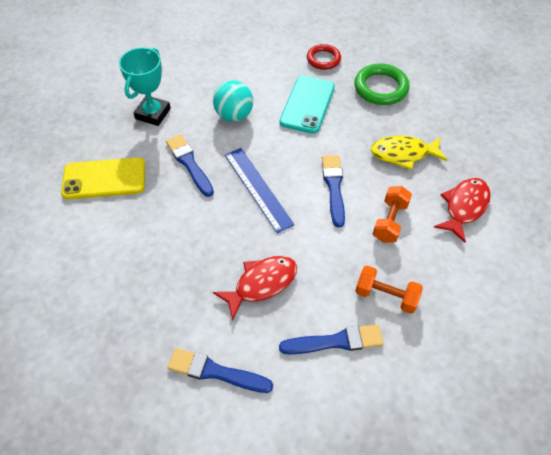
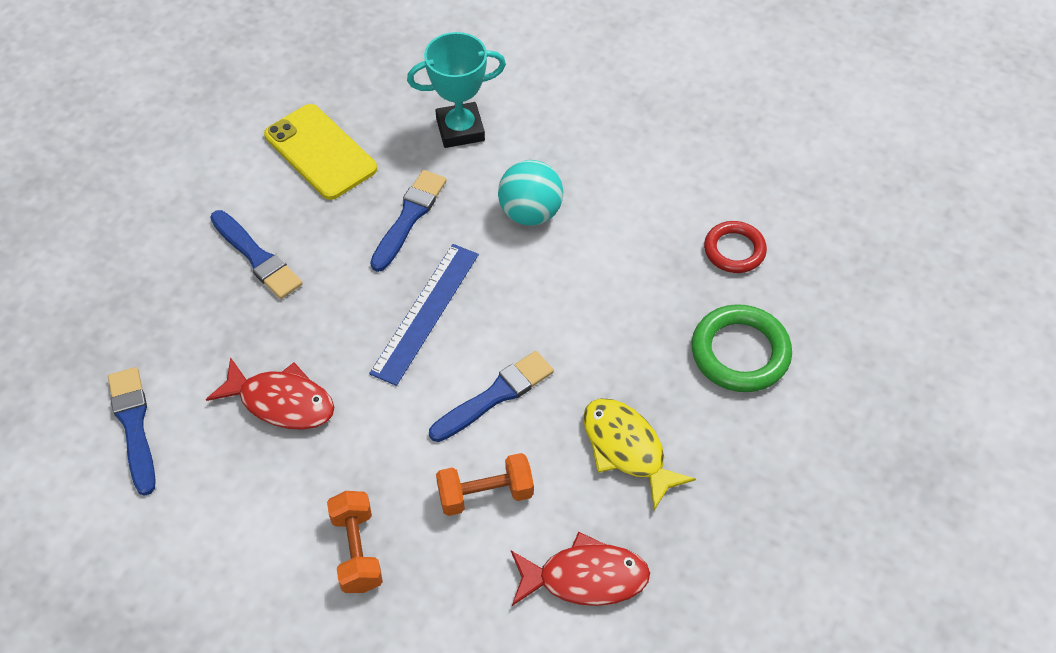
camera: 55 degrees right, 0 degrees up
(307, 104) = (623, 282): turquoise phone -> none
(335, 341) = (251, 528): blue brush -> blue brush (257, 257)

----------

▶ Your instructions
Output the data above exactly, excluding images.

▶ Exercise result
camera: 55 degrees right, 0 degrees up
(307, 104) = (623, 282): turquoise phone -> none
(335, 341) = (251, 528): blue brush -> blue brush (257, 257)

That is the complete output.